» **EXERCISE OBJECTIVE**: Beginning with the first entry, restate the data word for word and leave out the images.

» **INPUT RECORDS**:
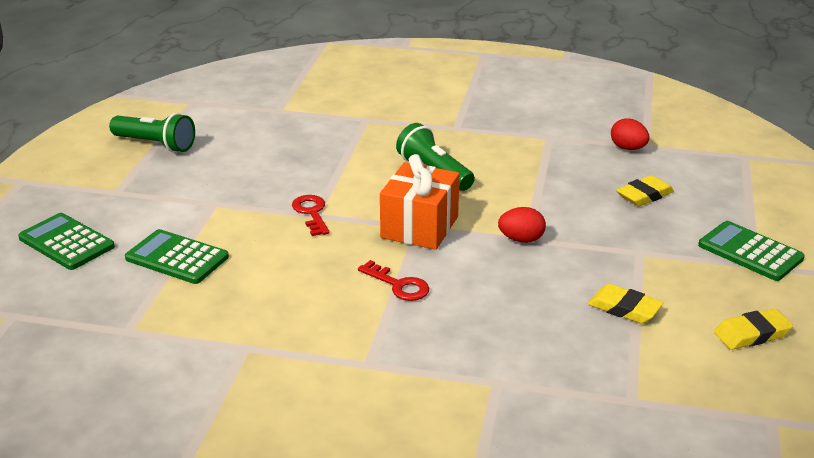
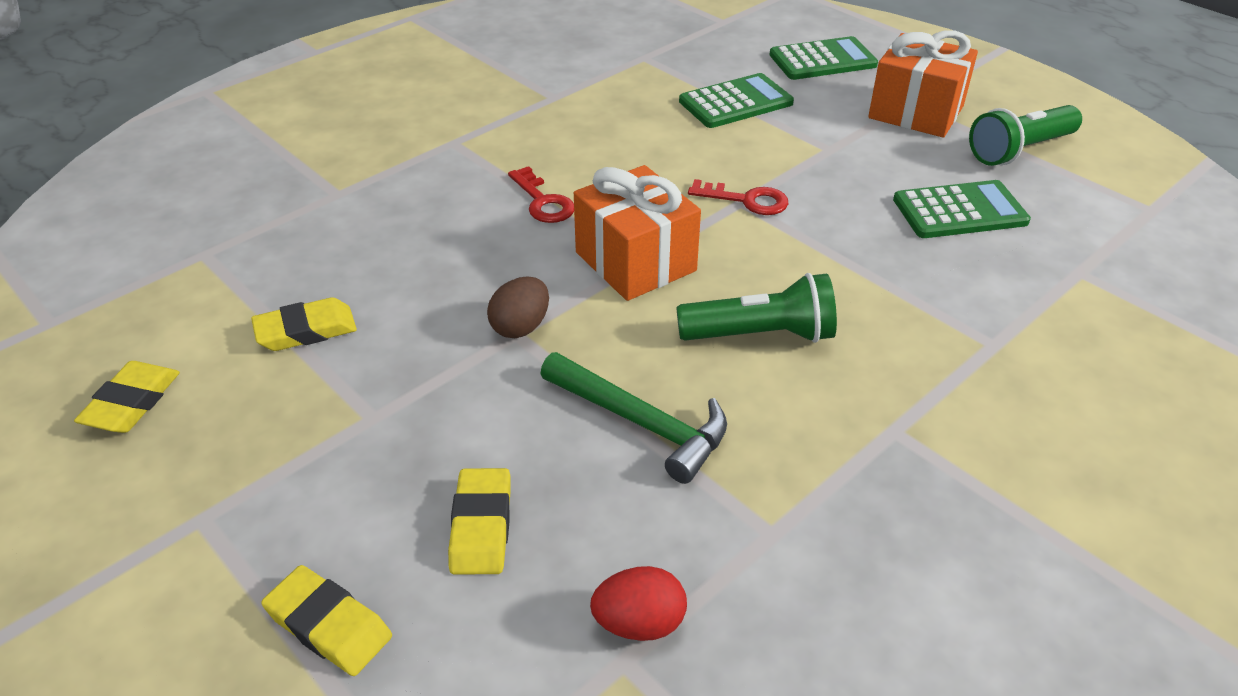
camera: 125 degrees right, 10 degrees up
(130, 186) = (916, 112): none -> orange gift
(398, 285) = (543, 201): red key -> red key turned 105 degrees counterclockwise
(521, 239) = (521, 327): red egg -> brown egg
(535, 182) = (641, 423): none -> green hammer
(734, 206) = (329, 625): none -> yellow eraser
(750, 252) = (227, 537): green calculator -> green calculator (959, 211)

» **TASK RESPONSE**:
camera: 125 degrees right, 10 degrees up
(130, 186) = (916, 112): none -> orange gift
(398, 285) = (543, 201): red key -> red key turned 105 degrees counterclockwise
(521, 239) = (521, 327): red egg -> brown egg
(535, 182) = (641, 423): none -> green hammer
(734, 206) = (329, 625): none -> yellow eraser
(750, 252) = (227, 537): green calculator -> green calculator (959, 211)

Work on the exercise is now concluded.